## Exercise goal:
If a record contains an image, leave the image out and repeat everything else exactly.

## Task data:
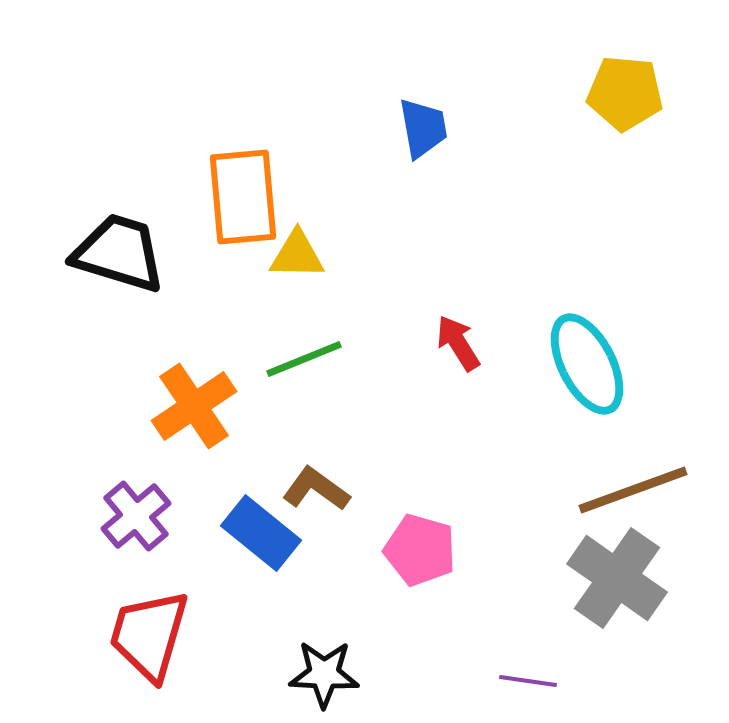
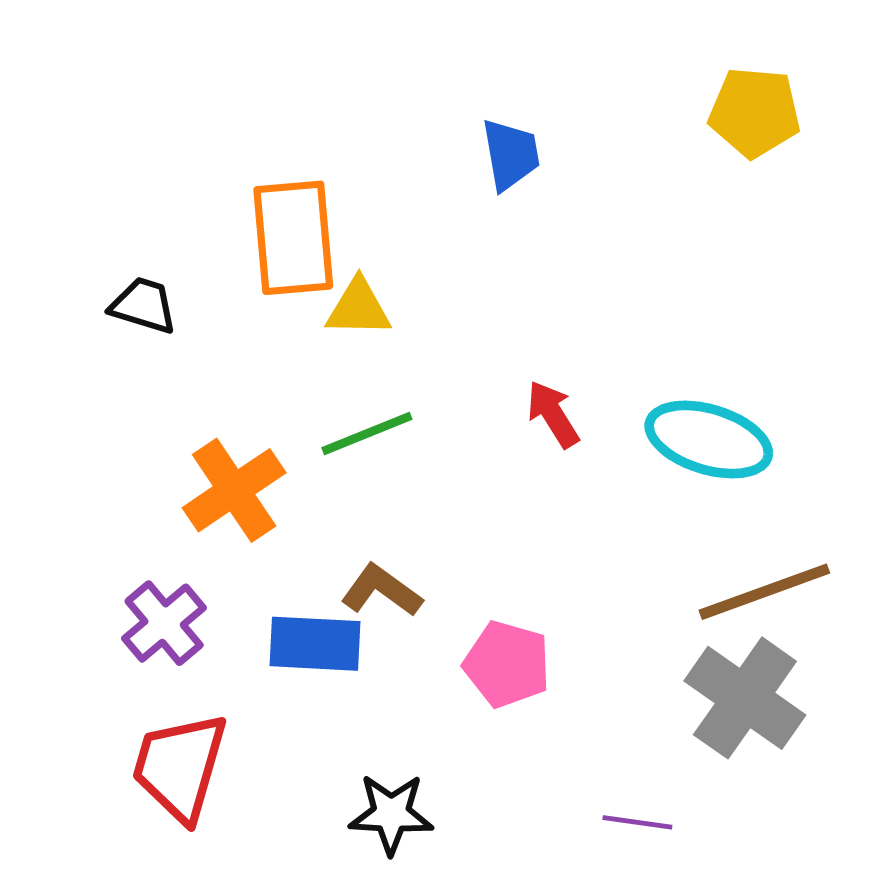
black trapezoid: (119, 253) -> (143, 305), size x0.6
cyan ellipse: (587, 364) -> (709, 440), turned -46
blue rectangle: (261, 533) -> (315, 644), turned -36

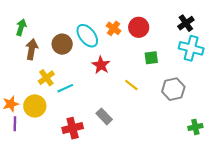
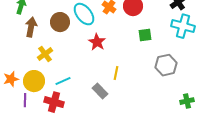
yellow line: (131, 85) -> (116, 73), moved, turned 64
cyan line: (65, 88) -> (63, 81), moved
purple line: (15, 124) -> (25, 100), moved
red cross: (73, 128) -> (54, 102), moved, turned 30

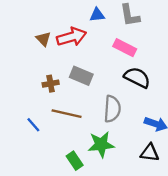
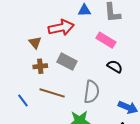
brown triangle: (43, 39) -> (35, 43), moved
black semicircle: (137, 77) -> (115, 66), size x0.7

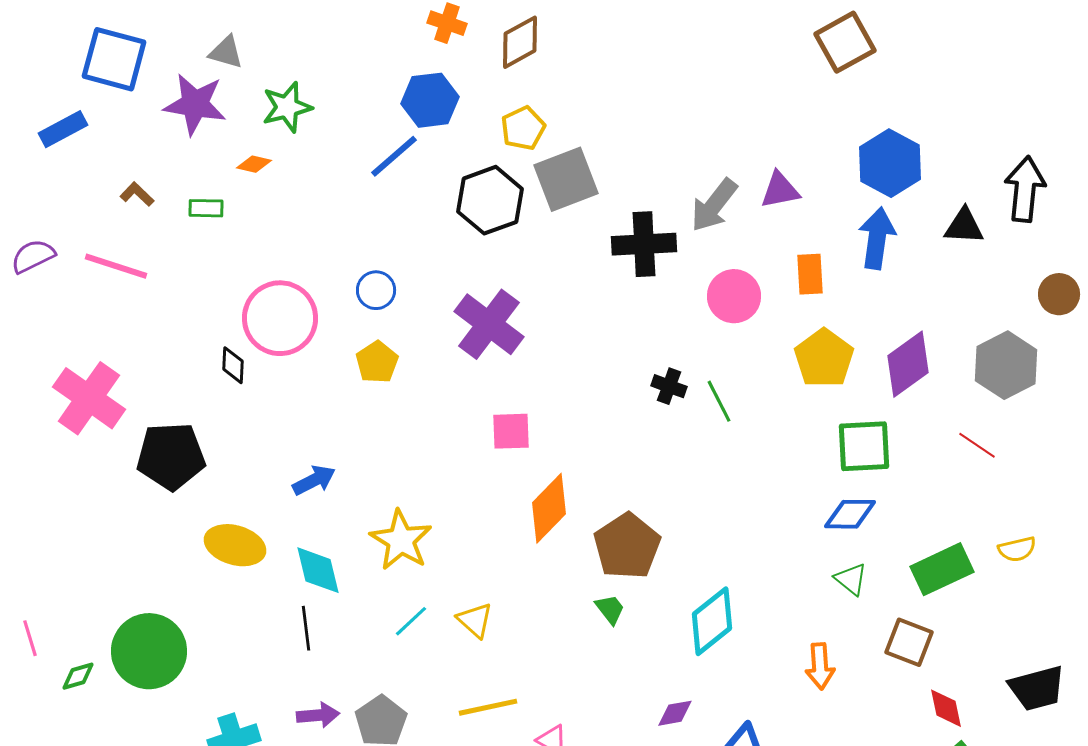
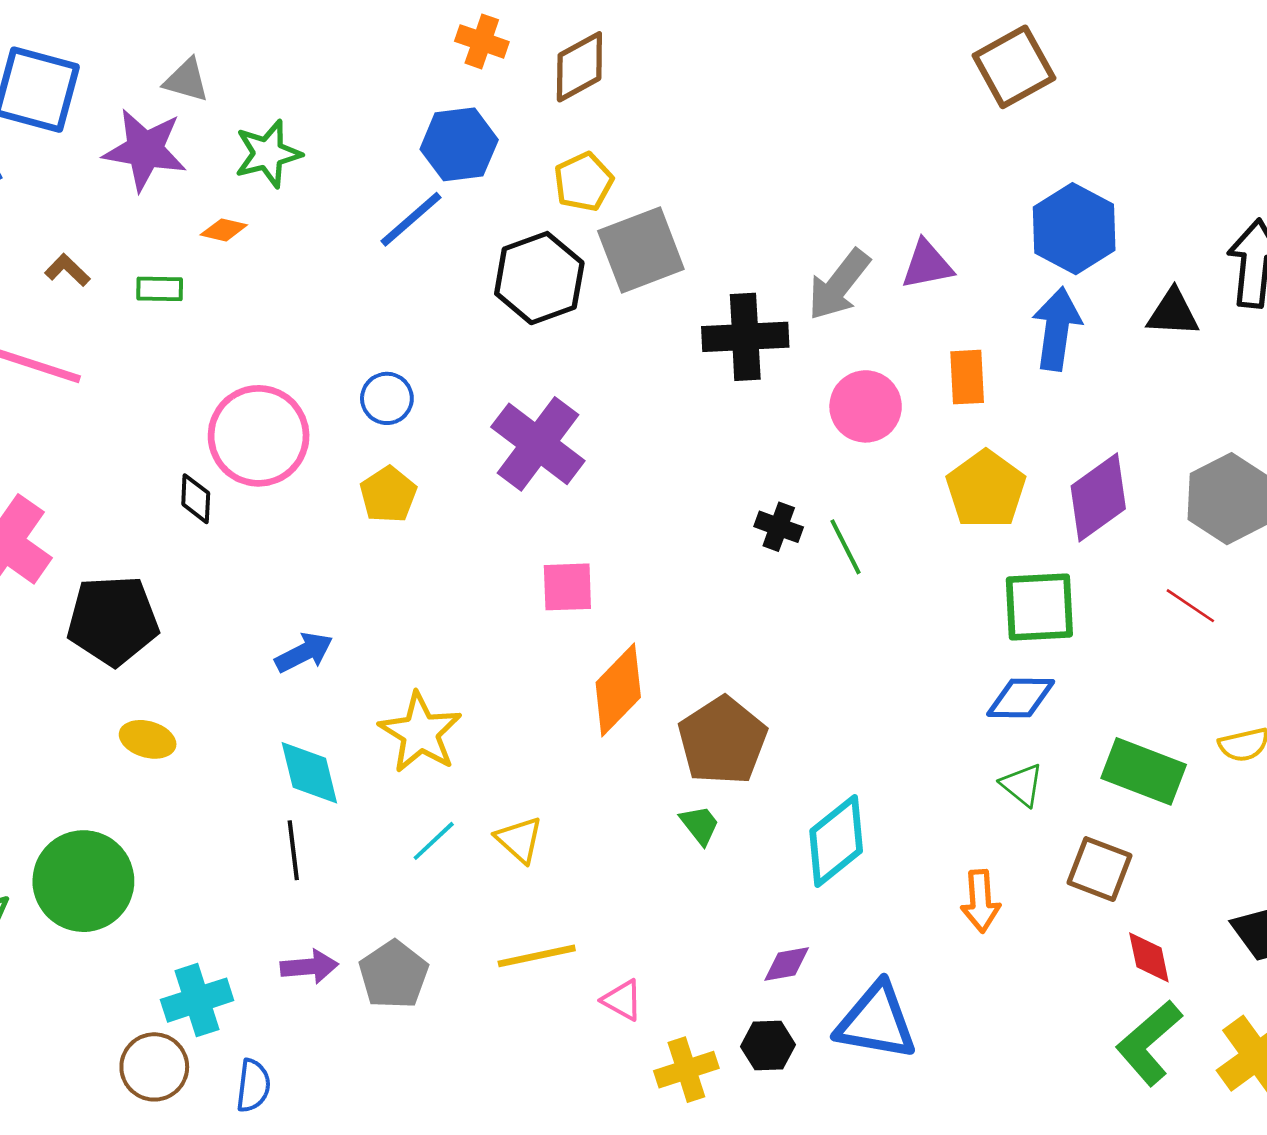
yellow ellipse: (235, 545) -> (148, 739), moved, size x0.7
green rectangle: (942, 569) -> (1144, 771), turned 46

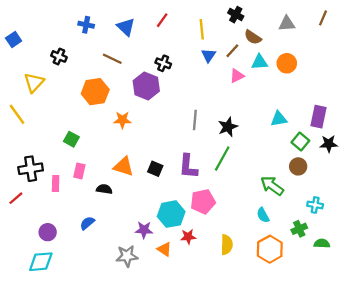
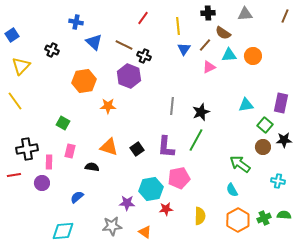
black cross: (236, 15) -> (208, 13), turned -32
gray triangle: (287, 24) -> (245, 14), moved
blue triangle: (126, 27) -> (94, 42), moved
brown line: (112, 59) -> (124, 45), moved
yellow triangle: (34, 83) -> (21, 66), moved
black star: (329, 144) -> (284, 140), moved
black square: (155, 169) -> (137, 149), turned 32
red line: (16, 198) -> (14, 175), turned 32
green cross: (299, 229) -> (264, 218), moved
purple circle: (48, 232) -> (42, 183), moved
orange triangle: (164, 249) -> (145, 232), moved
cyan diamond: (41, 262) -> (63, 231), moved

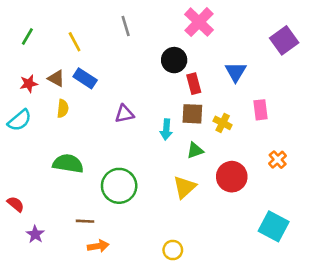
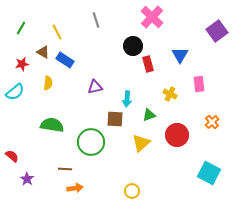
brown triangle: (56, 78) -> (43, 52), moved
brown square: (192, 114) -> (115, 119), moved

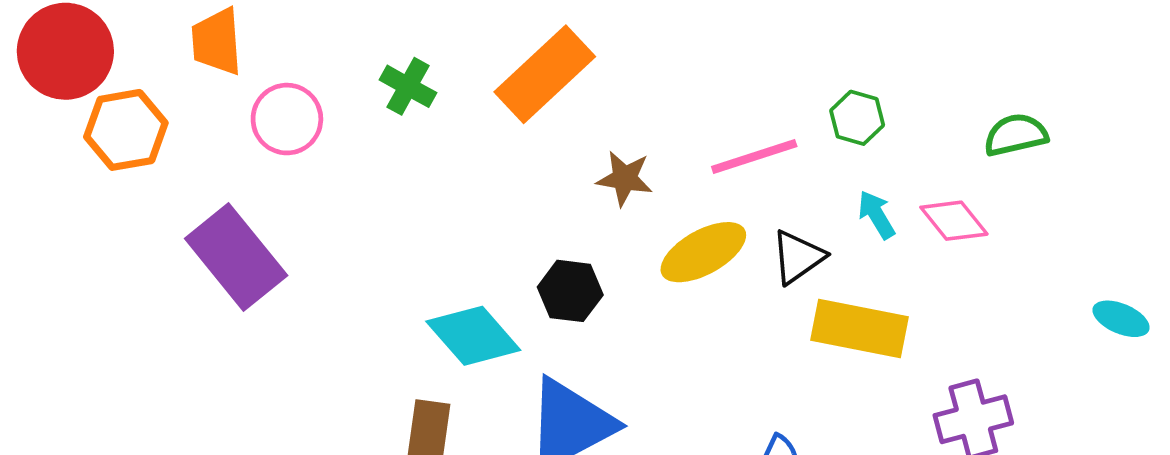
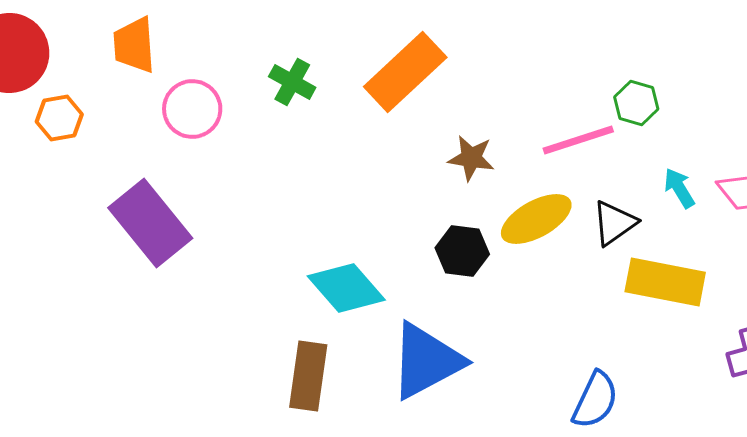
green hexagon: (857, 118) -> (636, 103), moved
orange hexagon: (126, 130) -> (59, 118), size x0.7
black hexagon: (570, 291) -> (462, 251), moved

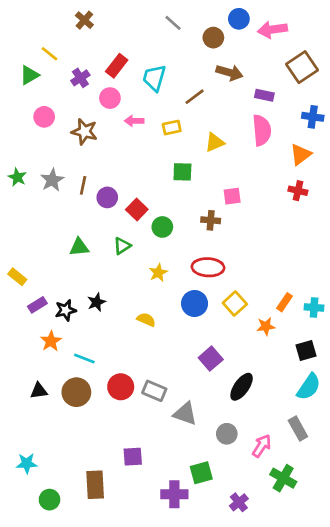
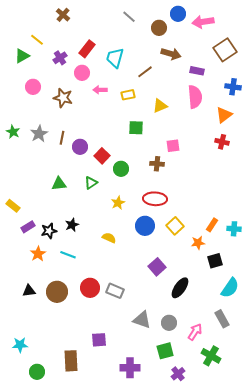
black square: (306, 351) -> (215, 261), moved
cyan line: (84, 359) -> (68, 255), moved
gray triangle: (185, 414) -> (142, 320), moved
green square: (201, 473) -> (165, 351), moved

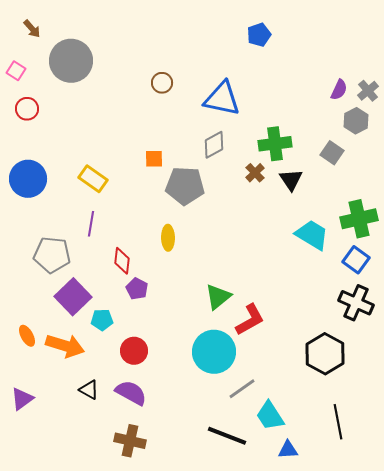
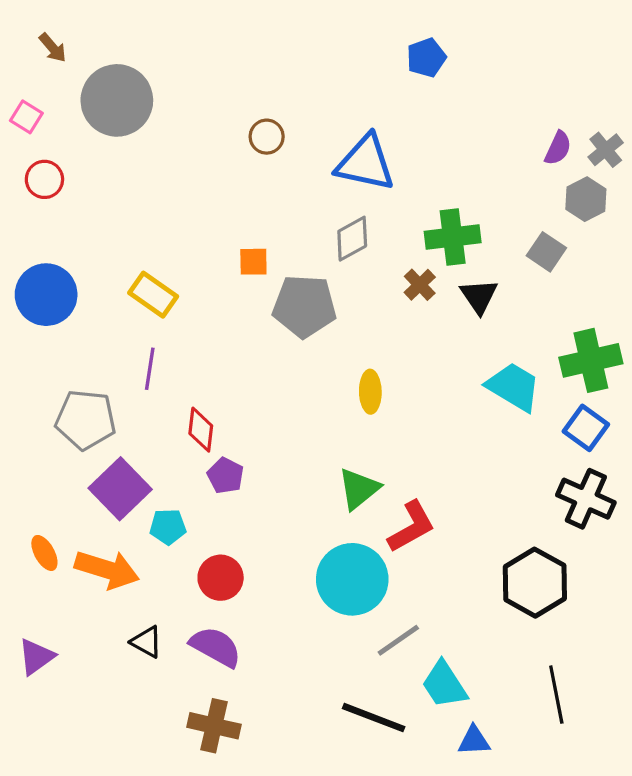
yellow ellipse: (168, 238) -> (370, 392), moved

## Reply to the task:
black trapezoid: (119, 253) -> (143, 305), size x0.6
cyan ellipse: (587, 364) -> (709, 440), turned -46
blue rectangle: (261, 533) -> (315, 644), turned -36

yellow line: (131, 85) -> (116, 73), moved, turned 64
cyan line: (65, 88) -> (63, 81), moved
purple line: (15, 124) -> (25, 100), moved
red cross: (73, 128) -> (54, 102), moved, turned 30

brown triangle: (43, 39) -> (35, 43), moved
black semicircle: (137, 77) -> (115, 66), size x0.7

yellow ellipse: (235, 545) -> (148, 739), moved, size x0.7
green rectangle: (942, 569) -> (1144, 771), turned 46

black cross: (236, 15) -> (208, 13), turned -32
gray triangle: (287, 24) -> (245, 14), moved
blue triangle: (126, 27) -> (94, 42), moved
brown line: (112, 59) -> (124, 45), moved
yellow triangle: (34, 83) -> (21, 66), moved
black star: (329, 144) -> (284, 140), moved
black square: (155, 169) -> (137, 149), turned 32
red line: (16, 198) -> (14, 175), turned 32
green cross: (299, 229) -> (264, 218), moved
purple circle: (48, 232) -> (42, 183), moved
orange triangle: (164, 249) -> (145, 232), moved
cyan diamond: (41, 262) -> (63, 231), moved

brown triangle: (56, 78) -> (43, 52), moved
brown square: (192, 114) -> (115, 119), moved

green hexagon: (857, 118) -> (636, 103), moved
orange hexagon: (126, 130) -> (59, 118), size x0.7
black hexagon: (570, 291) -> (462, 251), moved

black square: (306, 351) -> (215, 261), moved
cyan line: (84, 359) -> (68, 255), moved
gray triangle: (185, 414) -> (142, 320), moved
green square: (201, 473) -> (165, 351), moved

yellow ellipse: (168, 238) -> (370, 392), moved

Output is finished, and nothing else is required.